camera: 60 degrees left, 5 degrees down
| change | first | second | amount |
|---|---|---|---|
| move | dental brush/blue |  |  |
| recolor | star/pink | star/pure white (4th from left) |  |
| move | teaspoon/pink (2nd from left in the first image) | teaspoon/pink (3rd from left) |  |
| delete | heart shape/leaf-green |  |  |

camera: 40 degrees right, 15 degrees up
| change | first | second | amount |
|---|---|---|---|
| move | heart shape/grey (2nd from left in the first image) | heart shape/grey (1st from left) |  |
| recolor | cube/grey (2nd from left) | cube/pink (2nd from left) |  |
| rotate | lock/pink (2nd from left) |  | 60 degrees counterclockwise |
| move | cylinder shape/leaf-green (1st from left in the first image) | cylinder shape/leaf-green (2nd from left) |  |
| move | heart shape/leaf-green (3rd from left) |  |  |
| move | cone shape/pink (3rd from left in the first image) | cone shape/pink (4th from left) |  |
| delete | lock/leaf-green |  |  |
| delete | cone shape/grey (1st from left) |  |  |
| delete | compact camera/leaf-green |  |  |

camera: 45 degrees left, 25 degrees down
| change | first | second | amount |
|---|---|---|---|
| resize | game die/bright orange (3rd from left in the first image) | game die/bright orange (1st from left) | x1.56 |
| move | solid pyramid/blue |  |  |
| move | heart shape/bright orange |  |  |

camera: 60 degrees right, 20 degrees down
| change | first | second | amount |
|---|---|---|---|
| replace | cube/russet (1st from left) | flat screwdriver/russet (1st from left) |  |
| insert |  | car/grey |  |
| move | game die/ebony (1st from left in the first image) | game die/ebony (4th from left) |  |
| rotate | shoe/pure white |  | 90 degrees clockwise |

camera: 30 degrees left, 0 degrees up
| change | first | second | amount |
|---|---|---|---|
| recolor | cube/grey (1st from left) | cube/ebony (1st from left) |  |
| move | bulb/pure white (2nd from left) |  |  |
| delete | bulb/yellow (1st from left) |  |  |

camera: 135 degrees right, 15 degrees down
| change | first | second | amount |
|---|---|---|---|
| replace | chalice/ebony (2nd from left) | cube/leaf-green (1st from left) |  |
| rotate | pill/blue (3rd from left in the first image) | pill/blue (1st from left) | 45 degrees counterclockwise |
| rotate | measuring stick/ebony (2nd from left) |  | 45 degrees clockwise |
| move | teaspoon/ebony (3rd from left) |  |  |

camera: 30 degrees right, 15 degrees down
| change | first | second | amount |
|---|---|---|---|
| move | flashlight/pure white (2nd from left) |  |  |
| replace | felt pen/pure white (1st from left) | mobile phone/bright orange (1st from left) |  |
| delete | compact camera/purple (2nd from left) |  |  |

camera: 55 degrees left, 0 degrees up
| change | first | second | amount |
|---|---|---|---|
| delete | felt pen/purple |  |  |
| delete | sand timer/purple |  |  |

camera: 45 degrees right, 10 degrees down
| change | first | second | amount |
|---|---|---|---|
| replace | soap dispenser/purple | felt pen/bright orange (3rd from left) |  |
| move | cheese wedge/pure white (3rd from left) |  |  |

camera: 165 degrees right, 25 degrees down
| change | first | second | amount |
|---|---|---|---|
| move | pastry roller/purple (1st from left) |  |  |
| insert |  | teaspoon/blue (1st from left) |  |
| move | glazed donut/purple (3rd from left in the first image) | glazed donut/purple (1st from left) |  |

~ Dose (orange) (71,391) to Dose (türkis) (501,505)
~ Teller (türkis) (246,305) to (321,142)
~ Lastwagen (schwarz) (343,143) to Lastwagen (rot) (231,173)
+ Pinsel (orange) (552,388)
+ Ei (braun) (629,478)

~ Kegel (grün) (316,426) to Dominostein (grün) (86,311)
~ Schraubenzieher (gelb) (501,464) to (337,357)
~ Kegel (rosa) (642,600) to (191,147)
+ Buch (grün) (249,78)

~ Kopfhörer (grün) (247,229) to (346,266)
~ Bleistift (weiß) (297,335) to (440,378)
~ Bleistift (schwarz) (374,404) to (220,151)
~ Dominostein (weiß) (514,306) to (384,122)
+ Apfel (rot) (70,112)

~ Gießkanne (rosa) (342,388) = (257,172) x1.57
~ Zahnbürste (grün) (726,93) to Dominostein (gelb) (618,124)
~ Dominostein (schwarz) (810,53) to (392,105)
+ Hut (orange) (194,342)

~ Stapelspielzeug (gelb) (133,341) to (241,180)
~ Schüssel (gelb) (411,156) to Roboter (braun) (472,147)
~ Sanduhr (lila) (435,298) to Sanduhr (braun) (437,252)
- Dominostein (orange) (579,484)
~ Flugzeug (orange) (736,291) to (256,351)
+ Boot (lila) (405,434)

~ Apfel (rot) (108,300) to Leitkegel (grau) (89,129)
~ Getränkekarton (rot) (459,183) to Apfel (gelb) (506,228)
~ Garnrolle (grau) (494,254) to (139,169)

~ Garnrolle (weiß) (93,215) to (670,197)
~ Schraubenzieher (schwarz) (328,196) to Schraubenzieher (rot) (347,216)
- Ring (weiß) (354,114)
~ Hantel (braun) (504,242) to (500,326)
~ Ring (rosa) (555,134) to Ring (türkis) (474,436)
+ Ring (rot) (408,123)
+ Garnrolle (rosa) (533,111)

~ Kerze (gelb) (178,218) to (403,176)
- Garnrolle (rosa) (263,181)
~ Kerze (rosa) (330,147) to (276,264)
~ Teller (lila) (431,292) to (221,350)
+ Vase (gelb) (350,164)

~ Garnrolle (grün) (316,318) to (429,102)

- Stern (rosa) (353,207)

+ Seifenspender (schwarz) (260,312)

^^^^

**Task details**
Set down exactly the lines from the opening line of the material through the line in which "move | teaspoon/pink" occurs, both included, and no other lines.

**Solved exercise**
camera: 60 degrees left, 5 degrees down
| change | first | second | amount |
|---|---|---|---|
| move | dental brush/blue |  |  |
| recolor | star/pink | star/pure white (4th from left) |  |
| move | teaspoon/pink (2nd from left in the first image) | teaspoon/pink (3rd from left) |  |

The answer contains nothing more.